Start of Supplied entries
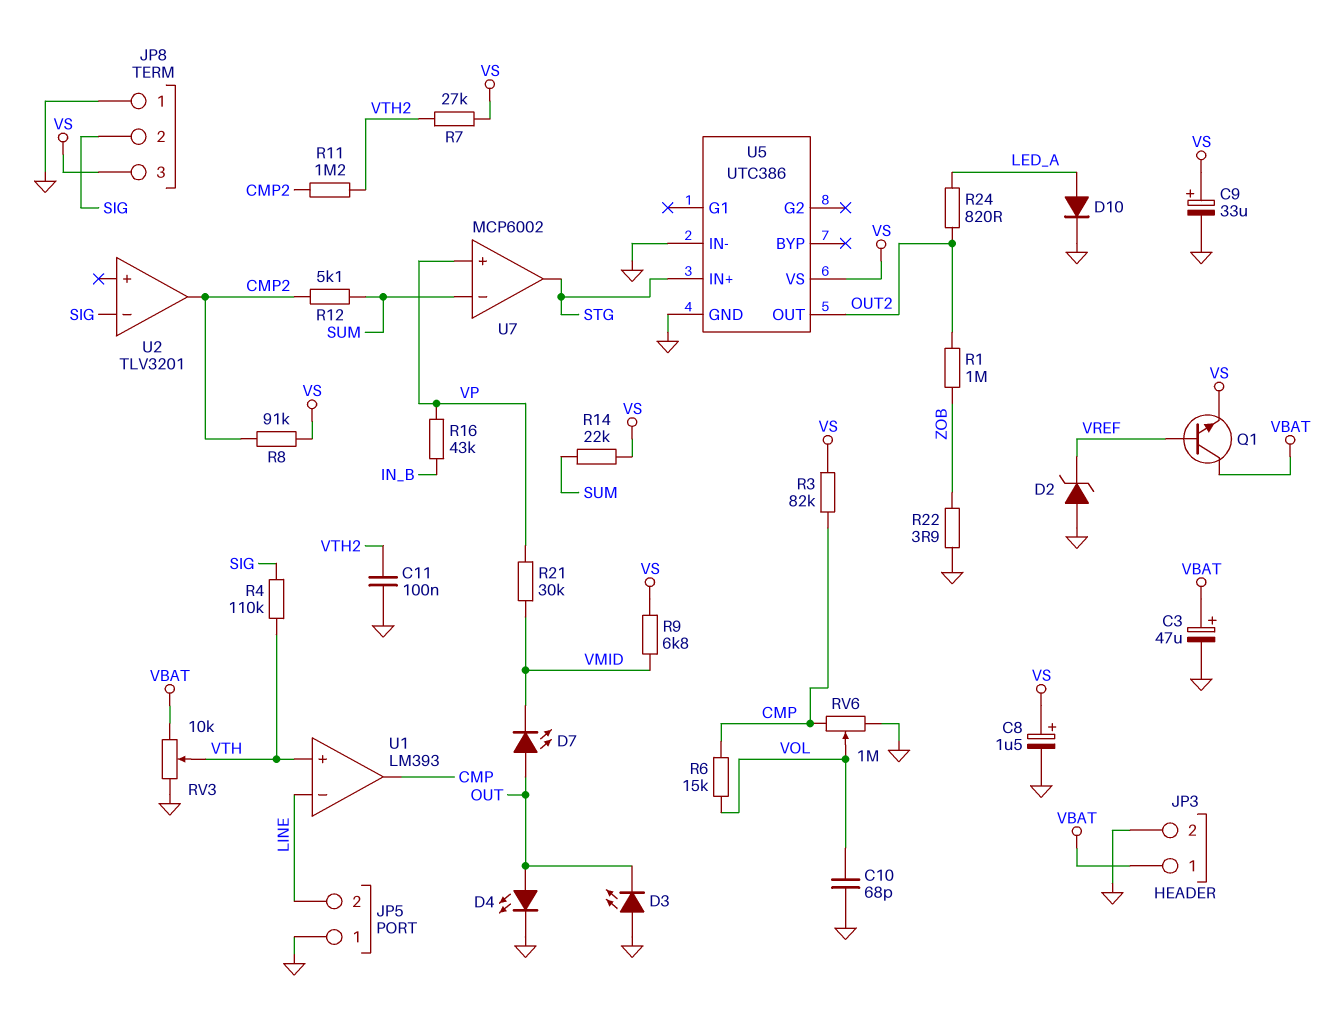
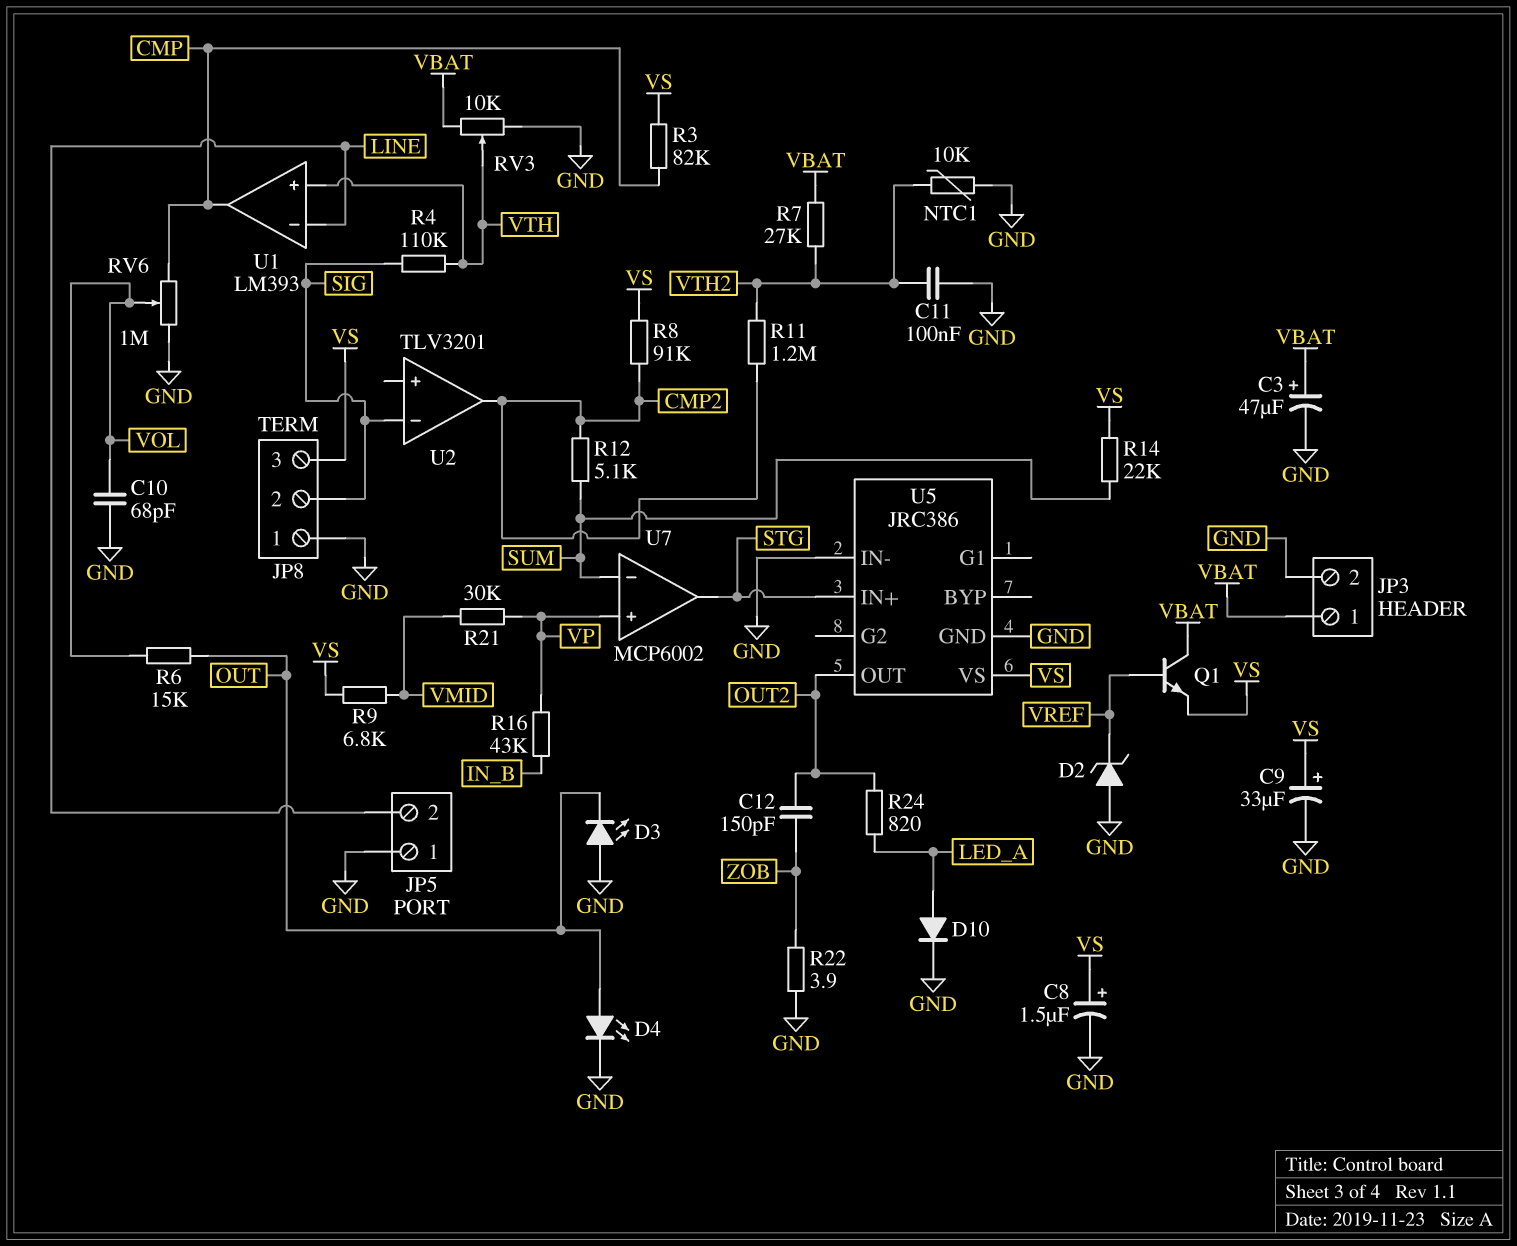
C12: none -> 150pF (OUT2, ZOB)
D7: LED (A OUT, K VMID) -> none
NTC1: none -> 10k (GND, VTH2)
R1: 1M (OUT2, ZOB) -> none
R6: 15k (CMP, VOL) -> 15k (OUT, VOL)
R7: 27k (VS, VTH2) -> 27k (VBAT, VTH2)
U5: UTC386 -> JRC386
End of Supplied entries
▸ Task instructions: From the first line to the last, retype the data above exactly, but not its images.

▸ Response for this exercise:
C12: none -> 150pF (OUT2, ZOB)
D7: LED (A OUT, K VMID) -> none
NTC1: none -> 10k (GND, VTH2)
R1: 1M (OUT2, ZOB) -> none
R6: 15k (CMP, VOL) -> 15k (OUT, VOL)
R7: 27k (VS, VTH2) -> 27k (VBAT, VTH2)
U5: UTC386 -> JRC386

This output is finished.